BEGIN DATA EXTRACT
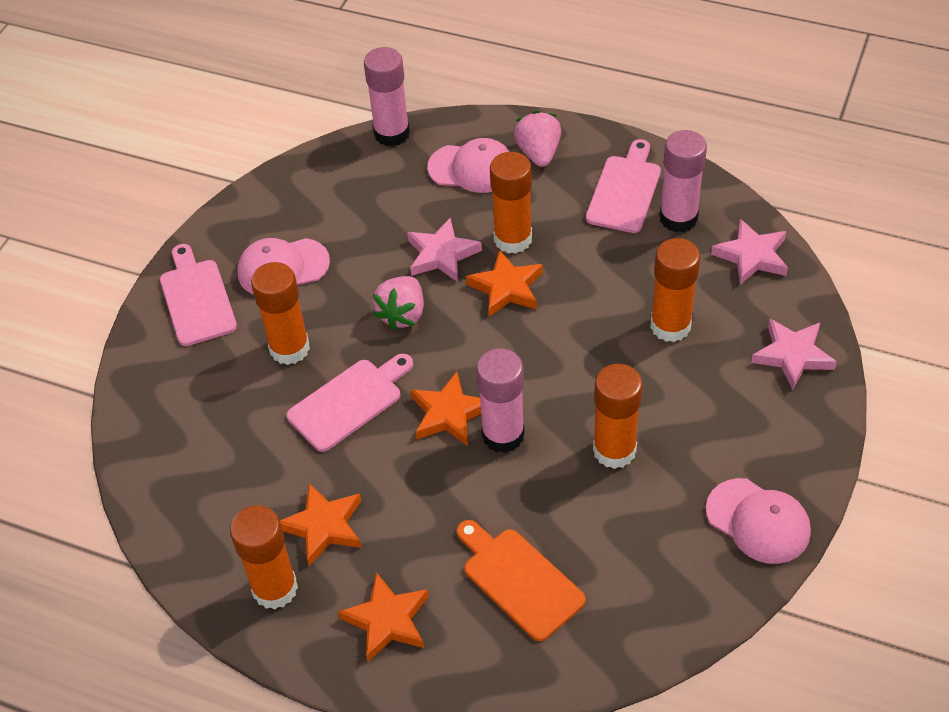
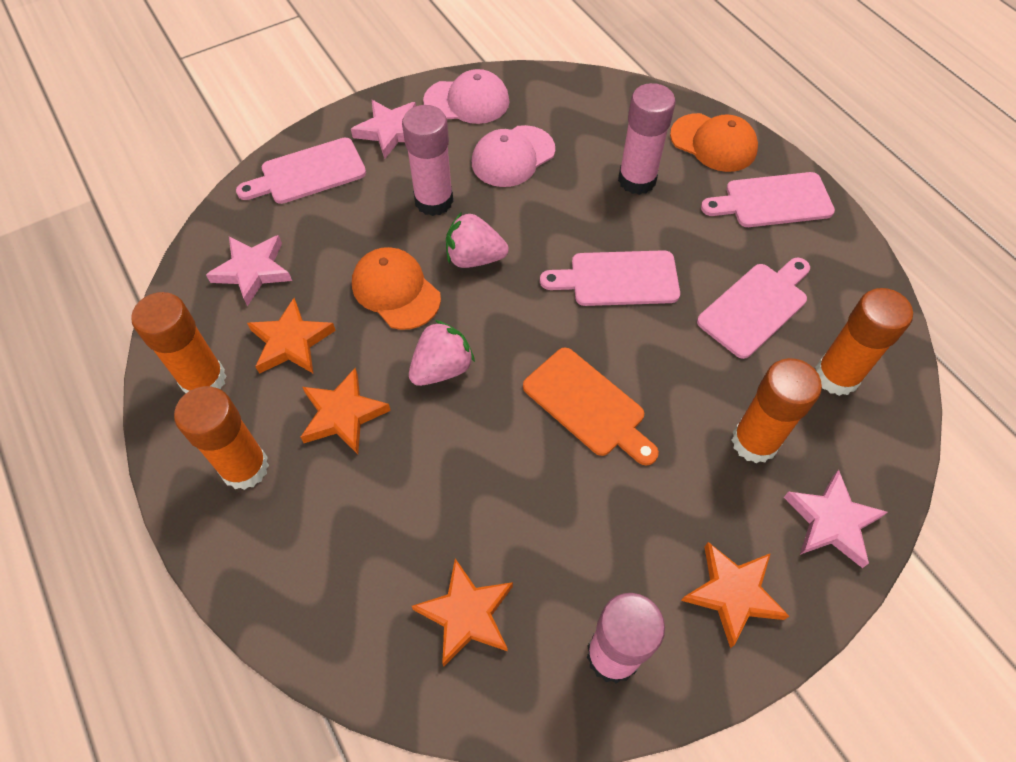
orange cap: 0 -> 2
orange glue stick: 5 -> 4
pink cap: 3 -> 2
pink cutting board: 3 -> 4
END DATA EXTRACT
TASK OBJECTIVE: Output the listing above exactly, pictures omitted.

THE COMPLETED TASK:
orange cap: 0 -> 2
orange glue stick: 5 -> 4
pink cap: 3 -> 2
pink cutting board: 3 -> 4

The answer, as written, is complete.